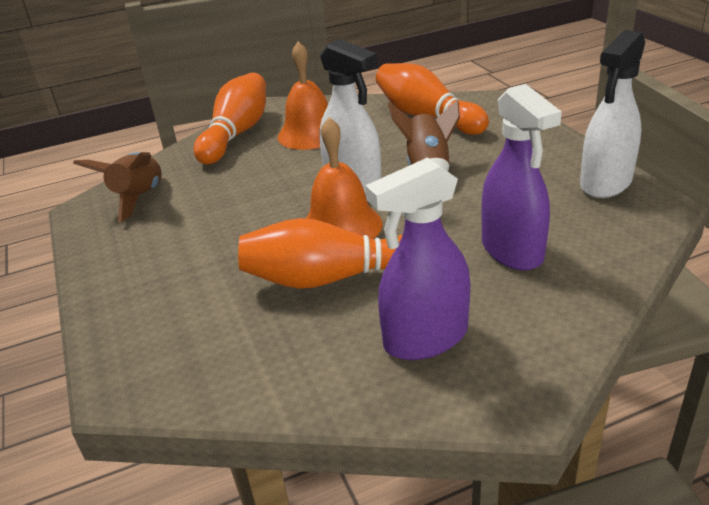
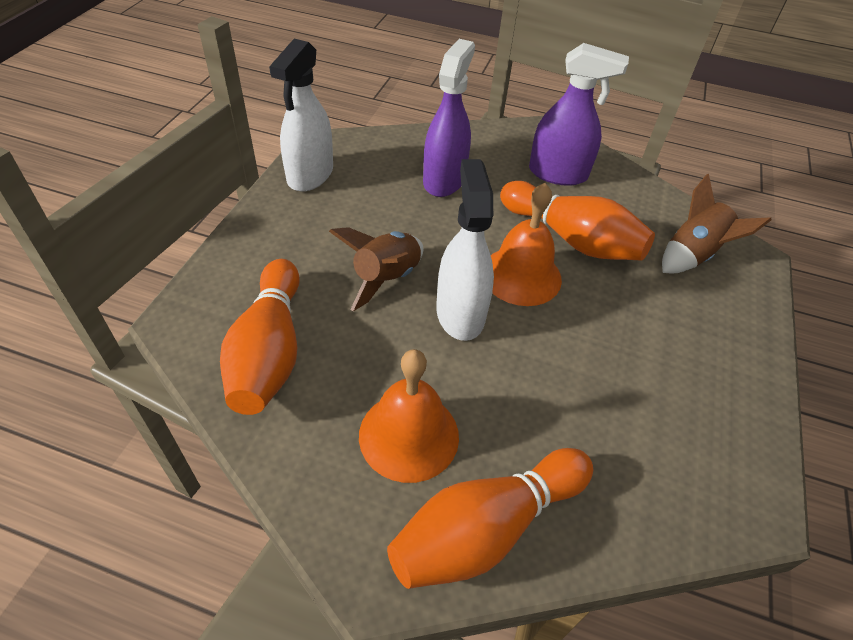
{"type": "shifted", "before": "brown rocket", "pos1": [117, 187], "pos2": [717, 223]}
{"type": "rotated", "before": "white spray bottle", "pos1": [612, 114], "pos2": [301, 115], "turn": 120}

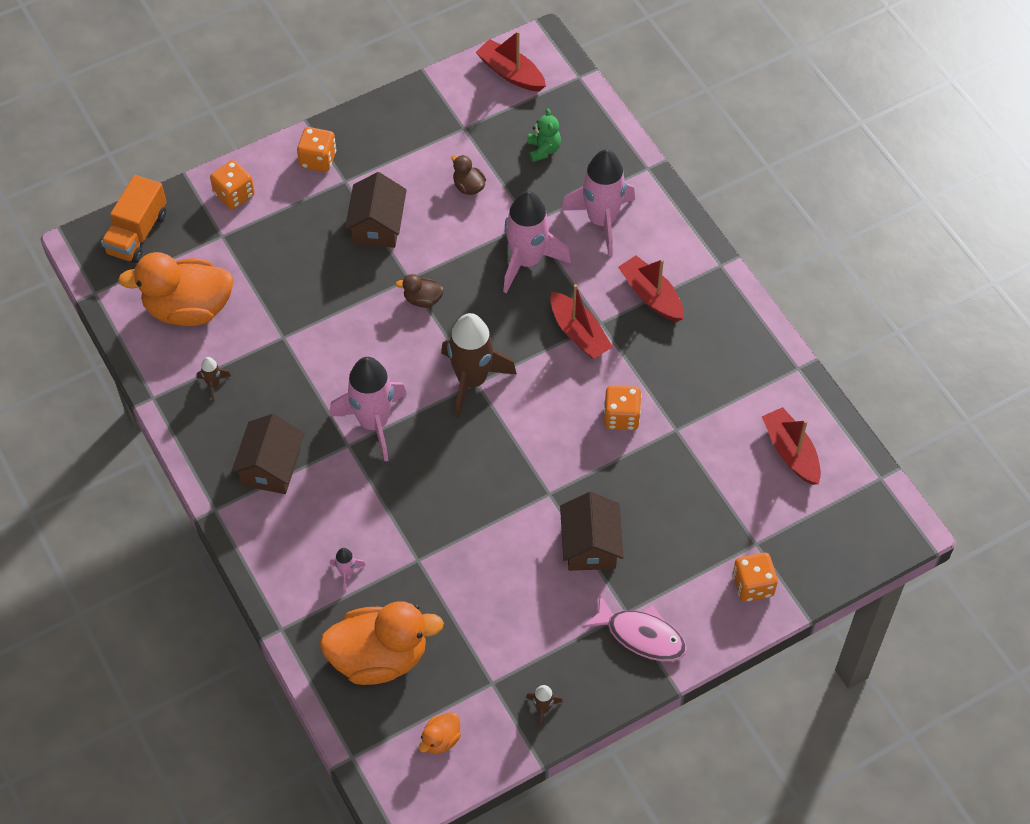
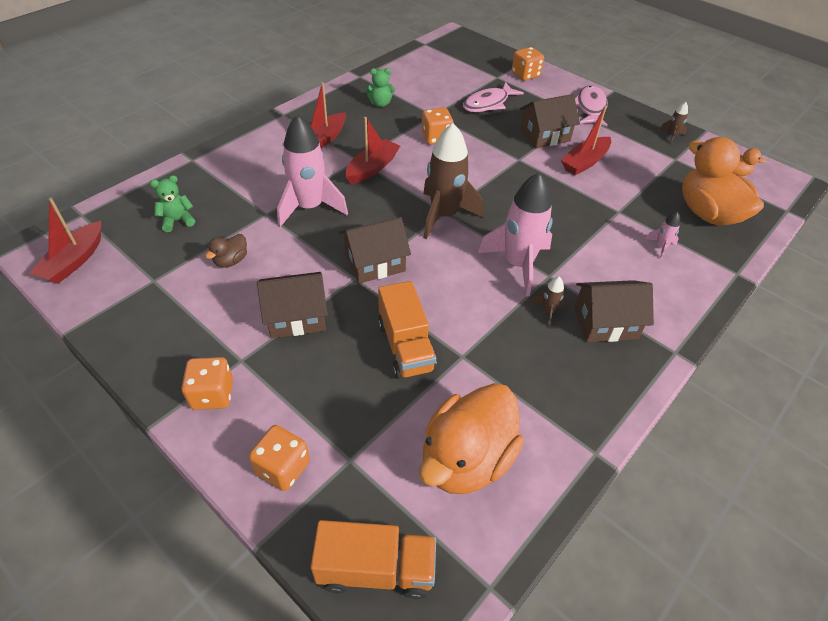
{"type": "gone", "before": "pink rocket", "pos1": [598, 203]}
{"type": "new", "after": "green teddy bear", "pos2": [380, 87]}
{"type": "new", "after": "orange truck", "pos2": [407, 330]}
{"type": "new", "after": "pink fish", "pos2": [493, 97]}
{"type": "shifted", "before": "brown rocket", "pos1": [214, 379], "pos2": [548, 302]}
{"type": "shifted", "before": "red boat", "pos1": [791, 446], "pos2": [586, 140]}
{"type": "swapped", "before": "brown duck", "after": "brown house", "pos1": [419, 291], "pos2": [375, 250]}
{"type": "rotated", "before": "orange duck", "pos1": [176, 289], "pos2": [472, 438], "turn": 60}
*****
(TASK TO CARRY OUT): Print all records verbatim, excluding pictures.

(EXERCISE RESULT):
{"type": "shifted", "before": "brown rocket", "pos1": [117, 187], "pos2": [717, 223]}
{"type": "rotated", "before": "white spray bottle", "pos1": [612, 114], "pos2": [301, 115], "turn": 120}

{"type": "gone", "before": "pink rocket", "pos1": [598, 203]}
{"type": "new", "after": "green teddy bear", "pos2": [380, 87]}
{"type": "new", "after": "orange truck", "pos2": [407, 330]}
{"type": "new", "after": "pink fish", "pos2": [493, 97]}
{"type": "shifted", "before": "brown rocket", "pos1": [214, 379], "pos2": [548, 302]}
{"type": "shifted", "before": "red boat", "pos1": [791, 446], "pos2": [586, 140]}
{"type": "swapped", "before": "brown duck", "after": "brown house", "pos1": [419, 291], "pos2": [375, 250]}
{"type": "rotated", "before": "orange duck", "pos1": [176, 289], "pos2": [472, 438], "turn": 60}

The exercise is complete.